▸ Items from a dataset
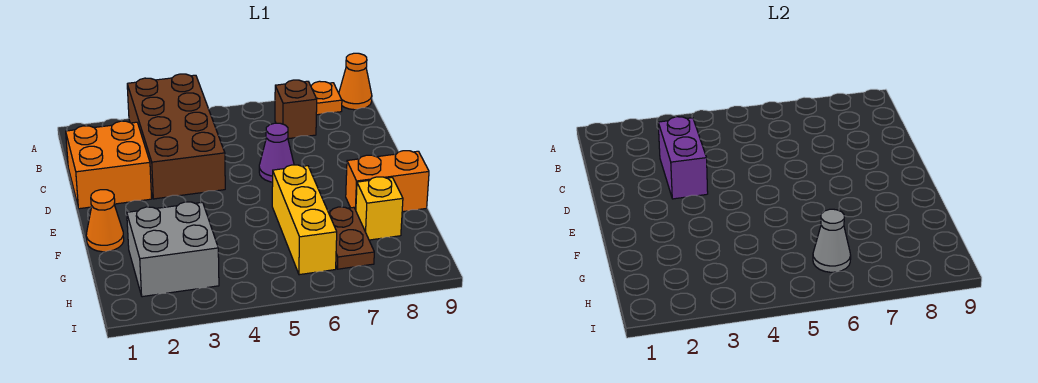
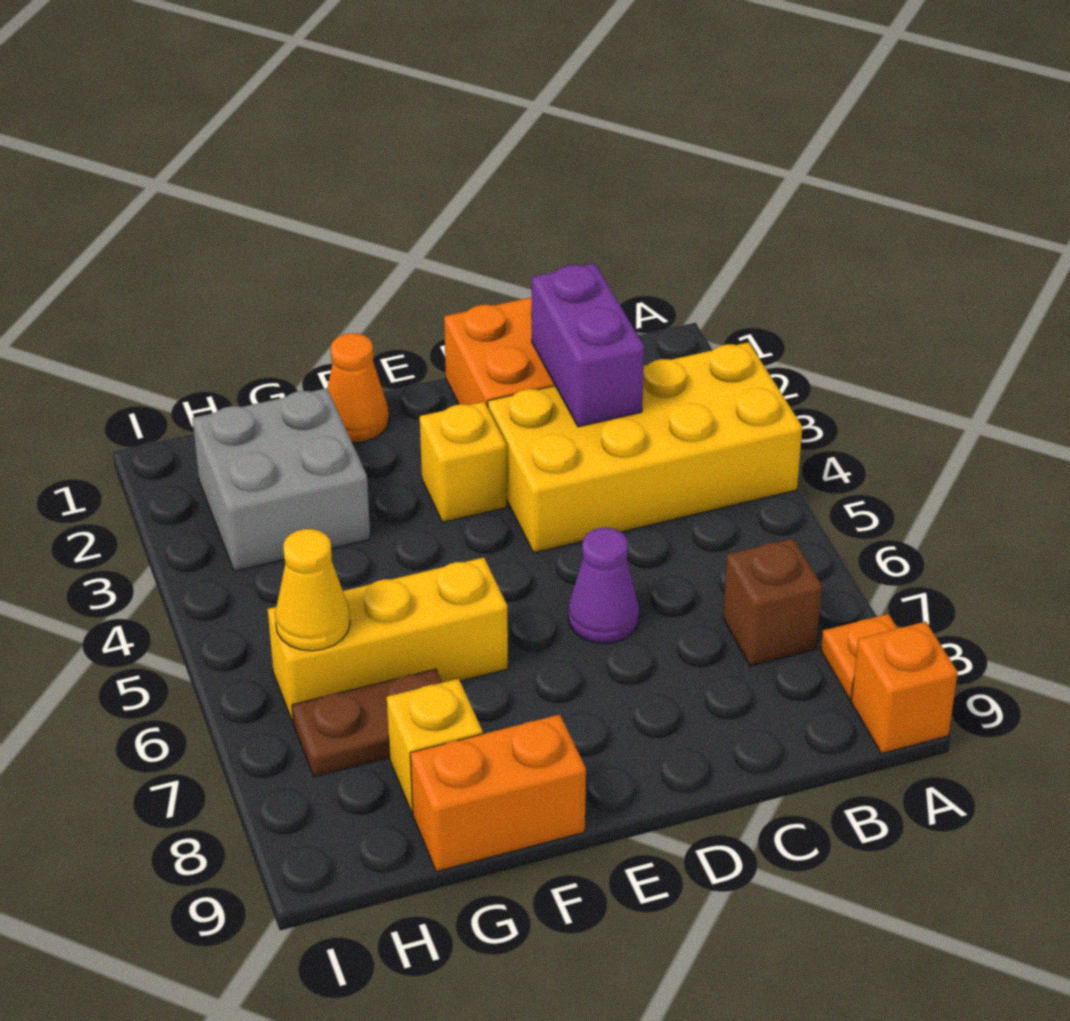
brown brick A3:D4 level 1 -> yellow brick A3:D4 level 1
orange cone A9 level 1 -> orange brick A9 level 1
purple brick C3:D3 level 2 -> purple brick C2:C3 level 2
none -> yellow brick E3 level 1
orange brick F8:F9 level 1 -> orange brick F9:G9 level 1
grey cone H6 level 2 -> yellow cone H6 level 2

▸ What to produce
A precise copy of each record, with the images removed, should be output.

▸ The completed task
brown brick A3:D4 level 1 -> yellow brick A3:D4 level 1
orange cone A9 level 1 -> orange brick A9 level 1
purple brick C3:D3 level 2 -> purple brick C2:C3 level 2
none -> yellow brick E3 level 1
orange brick F8:F9 level 1 -> orange brick F9:G9 level 1
grey cone H6 level 2 -> yellow cone H6 level 2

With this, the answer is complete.